- _Work instructions_
Would you write out every record that follows exactly, with the pictures left out?

- _Extracted data entries_

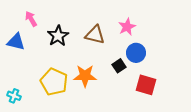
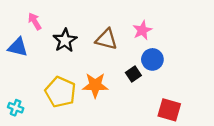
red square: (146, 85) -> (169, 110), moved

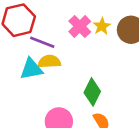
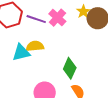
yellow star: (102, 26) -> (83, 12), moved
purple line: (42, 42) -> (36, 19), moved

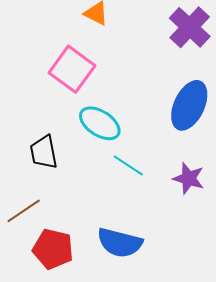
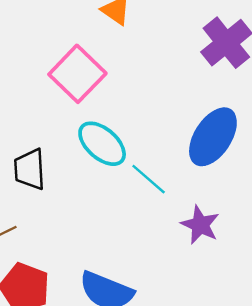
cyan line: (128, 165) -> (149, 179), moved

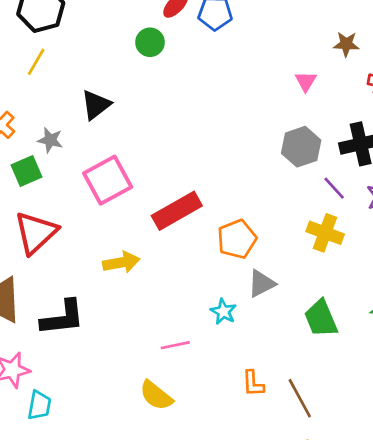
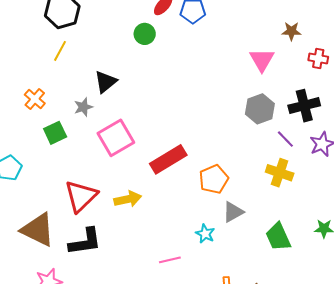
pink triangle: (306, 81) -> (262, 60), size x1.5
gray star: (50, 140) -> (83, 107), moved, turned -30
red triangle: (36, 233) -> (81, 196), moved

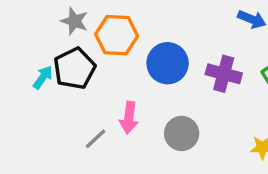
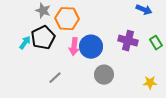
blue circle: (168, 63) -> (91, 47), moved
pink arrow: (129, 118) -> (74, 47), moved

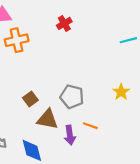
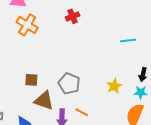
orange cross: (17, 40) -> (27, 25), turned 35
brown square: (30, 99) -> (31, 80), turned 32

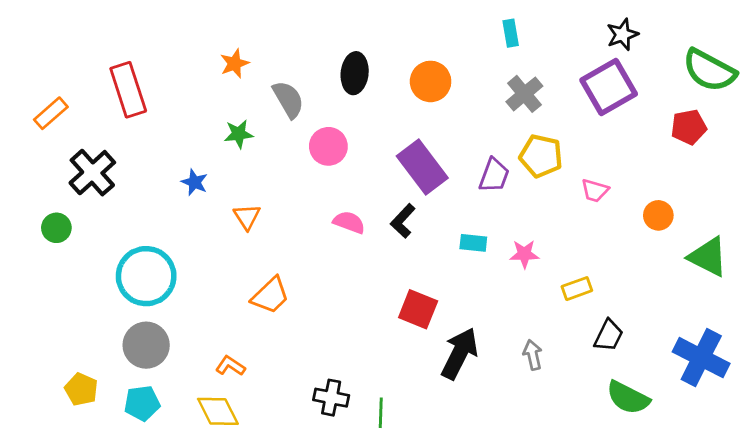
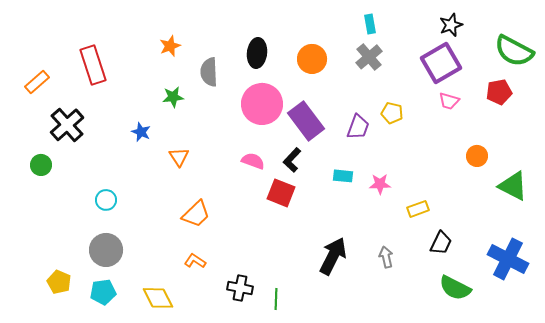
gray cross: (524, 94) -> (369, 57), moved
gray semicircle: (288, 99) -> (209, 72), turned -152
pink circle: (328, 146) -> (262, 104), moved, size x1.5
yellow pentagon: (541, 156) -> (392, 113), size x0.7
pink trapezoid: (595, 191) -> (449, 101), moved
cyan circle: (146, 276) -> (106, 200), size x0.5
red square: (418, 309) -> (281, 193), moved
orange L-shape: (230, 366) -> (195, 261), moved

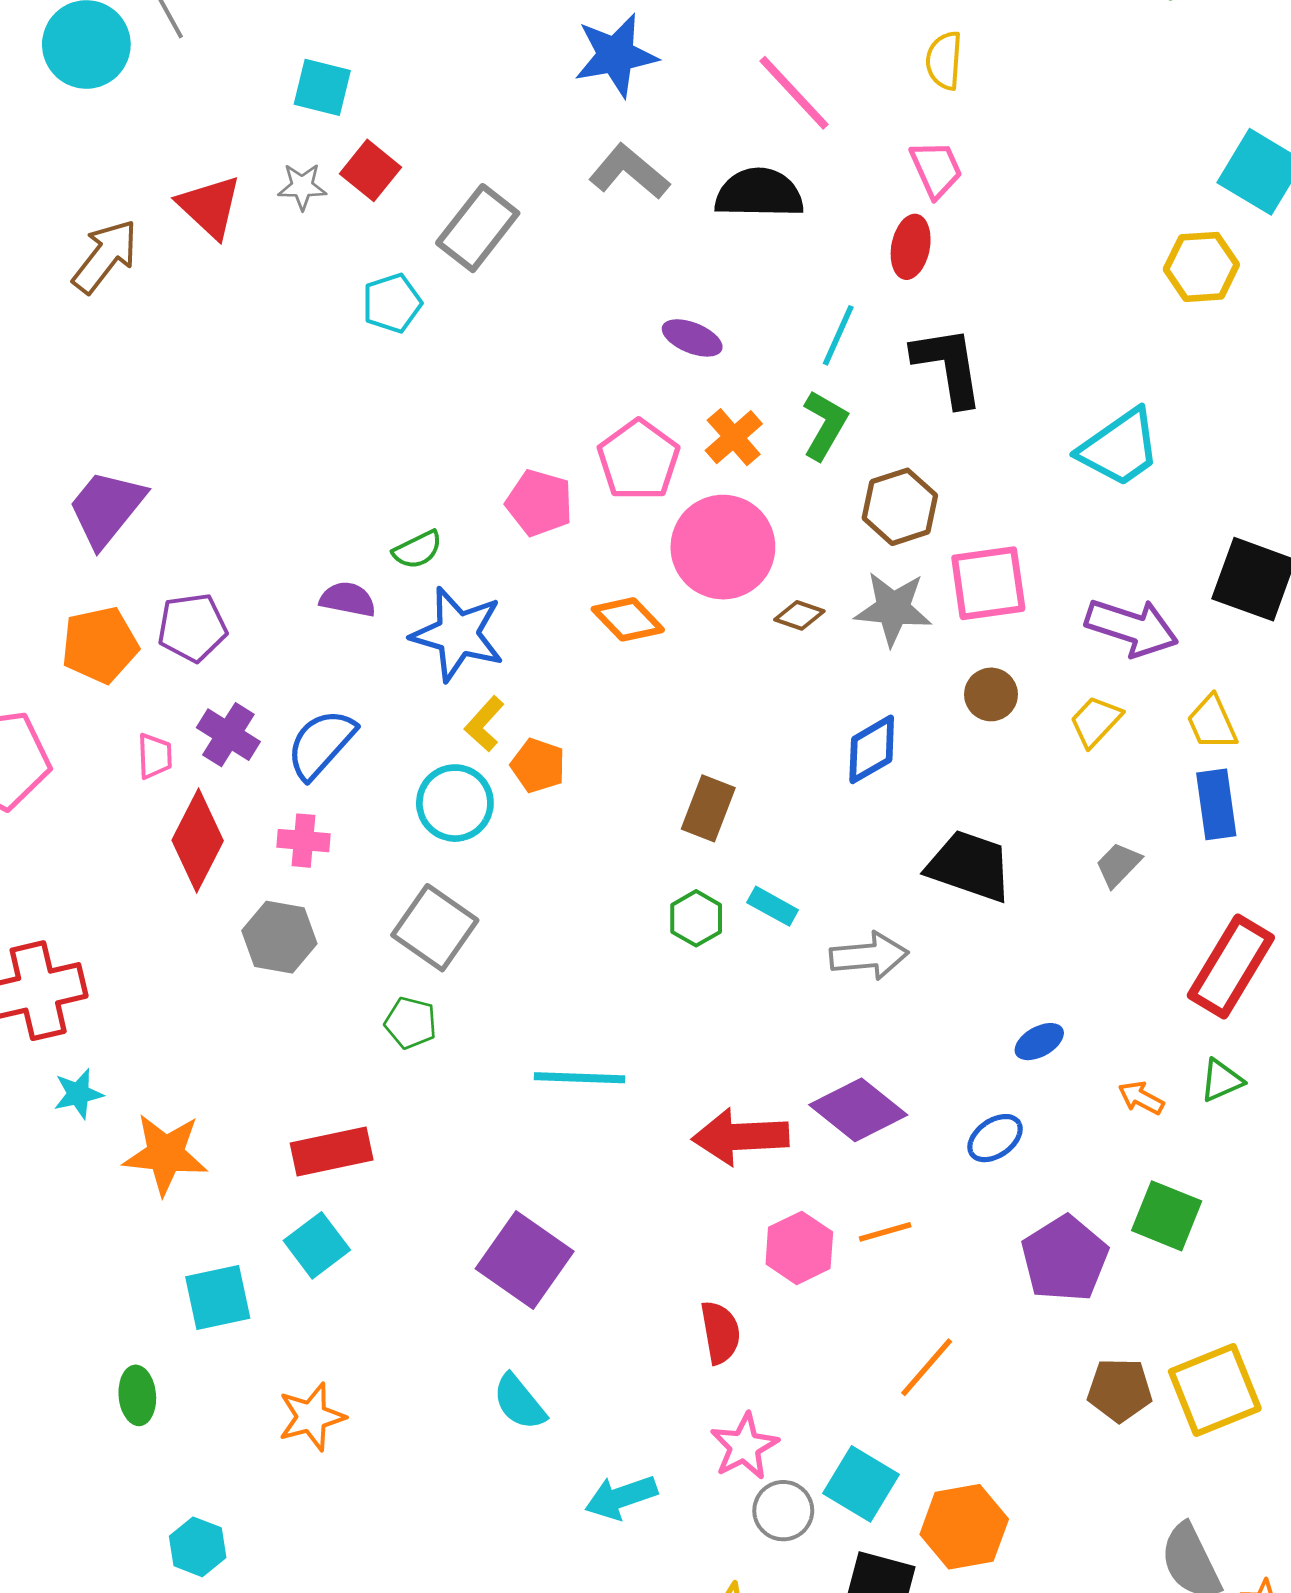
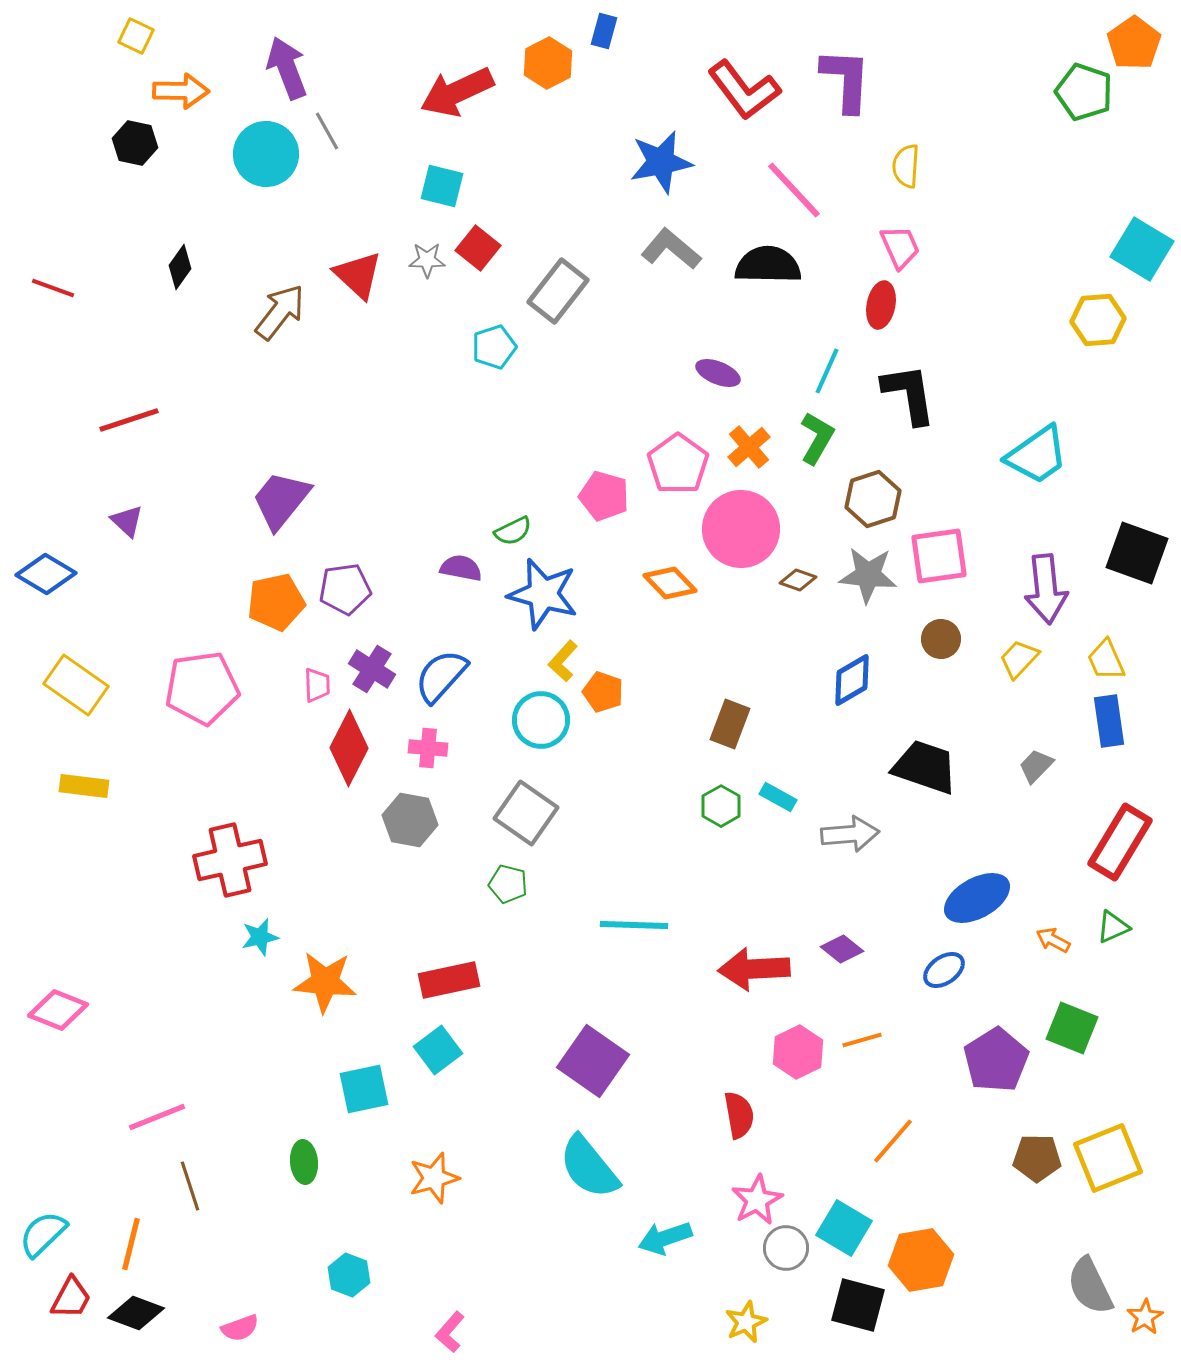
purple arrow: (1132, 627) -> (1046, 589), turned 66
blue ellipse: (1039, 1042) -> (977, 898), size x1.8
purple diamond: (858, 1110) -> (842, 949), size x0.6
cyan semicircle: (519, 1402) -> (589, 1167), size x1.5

- _Written reply_
red square: (146, 85) -> (169, 110), moved

yellow star: (102, 26) -> (83, 12), moved
purple line: (42, 42) -> (36, 19), moved

cyan line: (128, 165) -> (149, 179), moved

pink triangle: (306, 81) -> (262, 60), size x1.5
gray star: (50, 140) -> (83, 107), moved, turned -30
red triangle: (36, 233) -> (81, 196), moved

blue circle: (168, 63) -> (91, 47), moved
pink arrow: (129, 118) -> (74, 47), moved

orange cross: (17, 40) -> (27, 25), turned 35
brown square: (30, 99) -> (31, 80), turned 32

gray cross: (524, 94) -> (369, 57), moved
gray semicircle: (288, 99) -> (209, 72), turned -152
pink circle: (328, 146) -> (262, 104), moved, size x1.5
yellow pentagon: (541, 156) -> (392, 113), size x0.7
pink trapezoid: (595, 191) -> (449, 101), moved
cyan circle: (146, 276) -> (106, 200), size x0.5
red square: (418, 309) -> (281, 193), moved
orange L-shape: (230, 366) -> (195, 261), moved

purple arrow: (1132, 627) -> (1046, 589), turned 66
blue ellipse: (1039, 1042) -> (977, 898), size x1.8
purple diamond: (858, 1110) -> (842, 949), size x0.6
cyan semicircle: (519, 1402) -> (589, 1167), size x1.5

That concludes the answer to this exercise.